Skip every picture, then write out exactly the lines of the listing below from the line that contains "R8: 11k (GND, N13) -> none" through the final line.

===== RECORDS FOR THIS EXERCISE =====

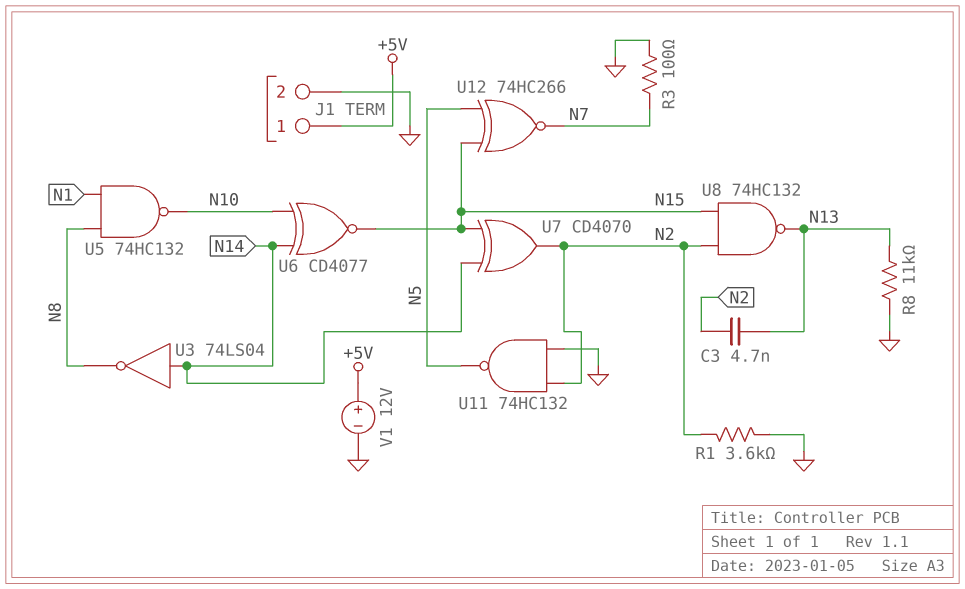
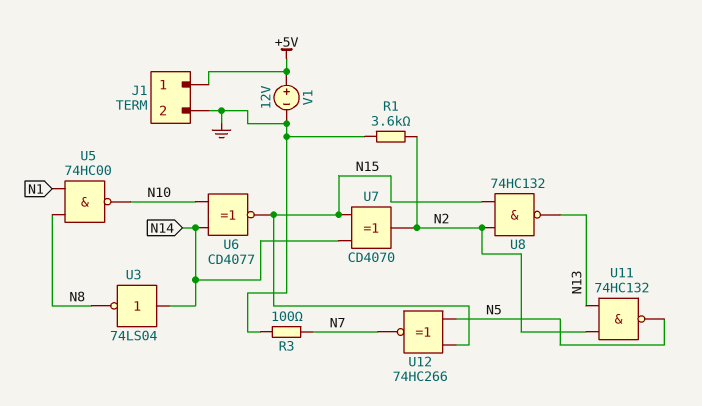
C3: 4.7nF (N2, N13) -> none
R8: 11k (GND, N13) -> none
U5: NAND 74HC132 (in N1, in N8, out N10) -> NAND 74HC00 (in N1, in N8, out N10)
U11: NAND 74HC132 (in GND, in N2, out N5) -> NAND 74HC132 (in N2, in N13, out N5)

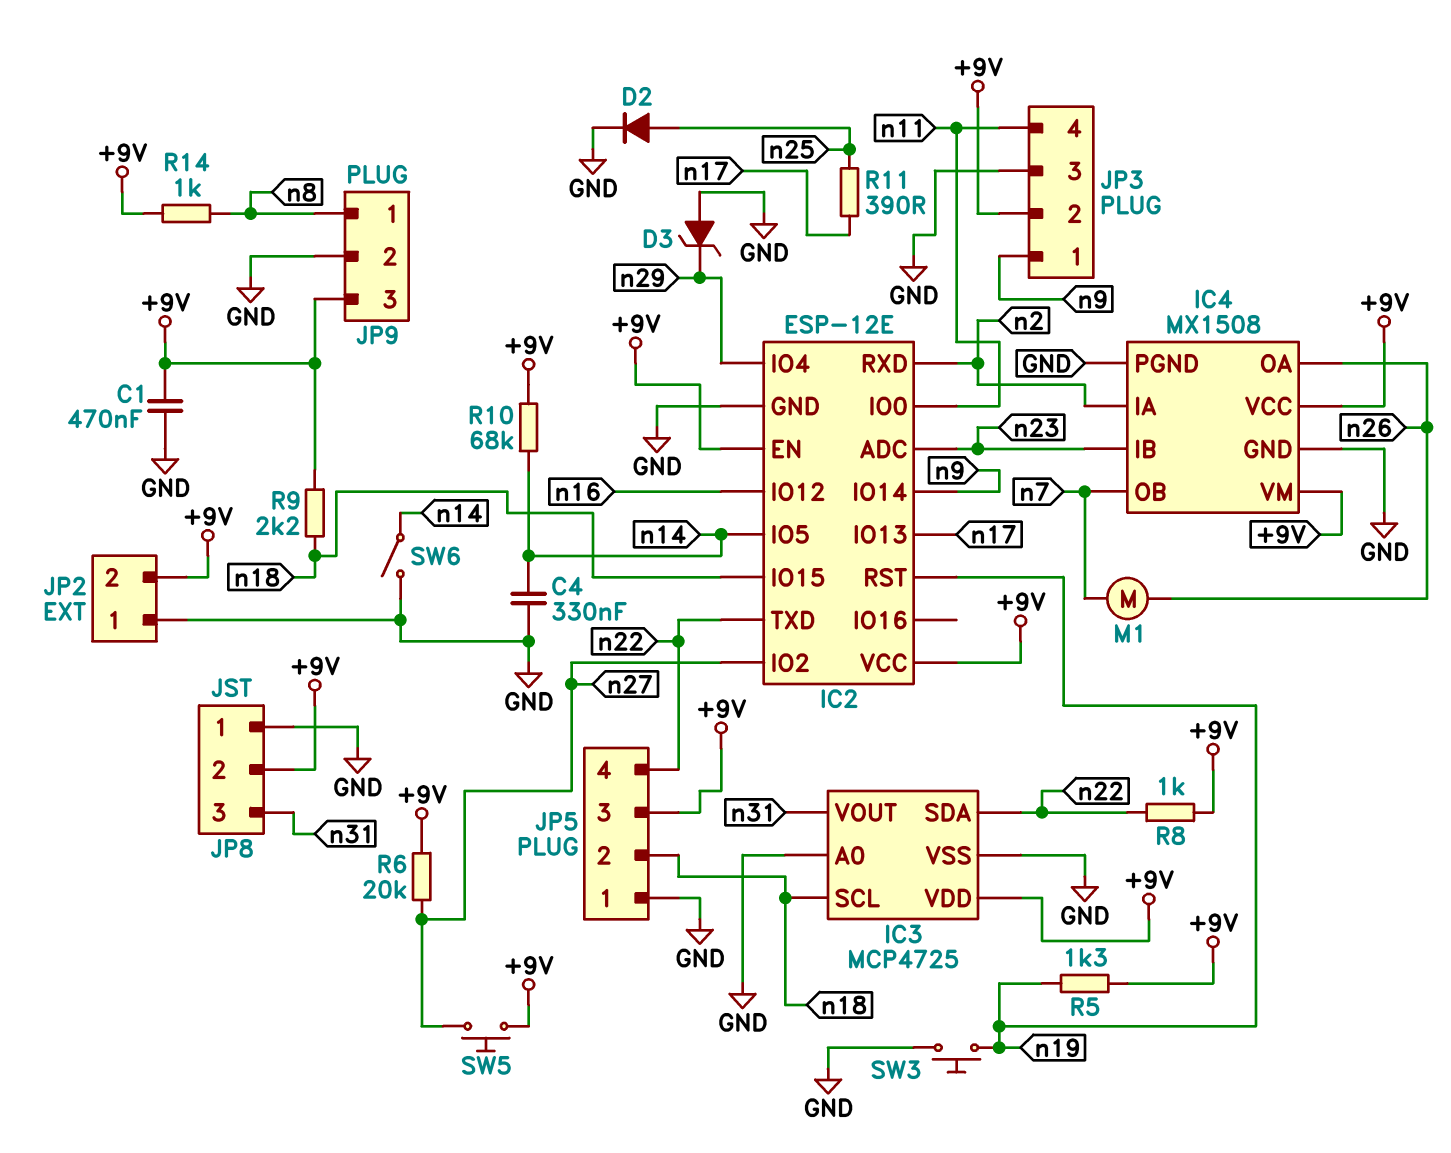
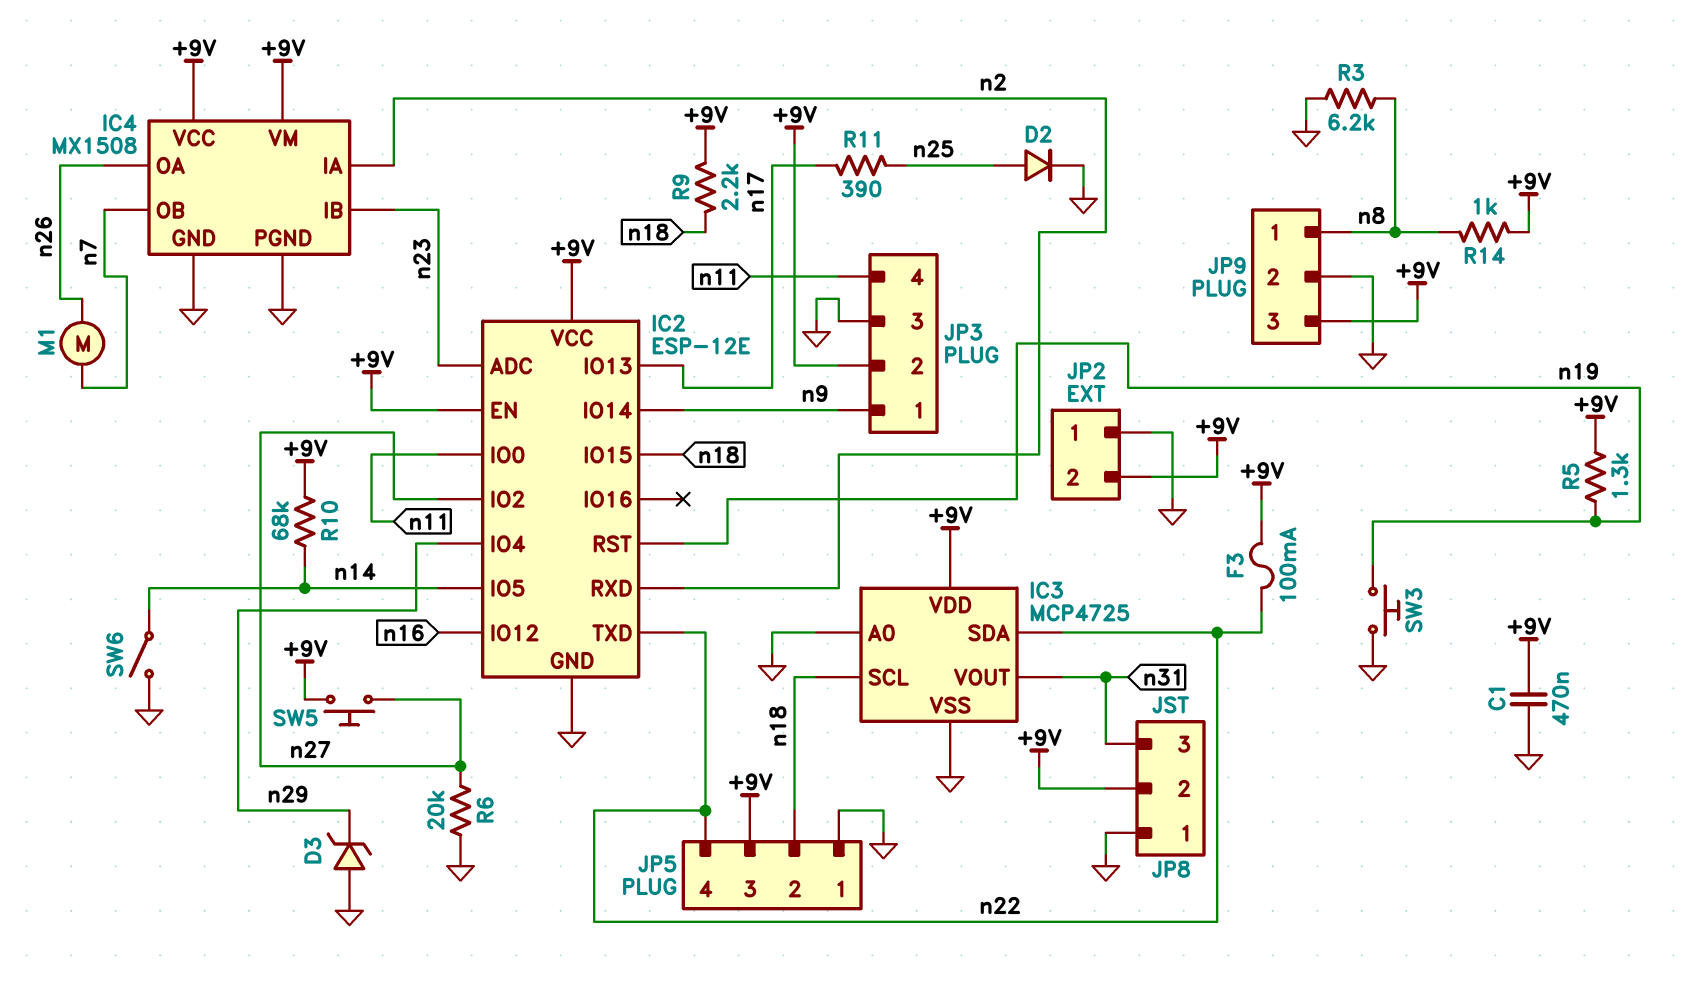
C4: 330nF (GND, n14) -> none
F3: none -> 100mA (+9V, n22)
R3: none -> 6.2k (GND, n8)
R6: 20k (+9V, n27) -> 20k (GND, n27)
R8: 1k (+9V, n22) -> none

=====

[COMPLETED EXERCISE]
R8: 11k (GND, N13) -> none
U5: NAND 74HC132 (in N1, in N8, out N10) -> NAND 74HC00 (in N1, in N8, out N10)
U11: NAND 74HC132 (in GND, in N2, out N5) -> NAND 74HC132 (in N2, in N13, out N5)

C4: 330nF (GND, n14) -> none
F3: none -> 100mA (+9V, n22)
R3: none -> 6.2k (GND, n8)
R6: 20k (+9V, n27) -> 20k (GND, n27)
R8: 1k (+9V, n22) -> none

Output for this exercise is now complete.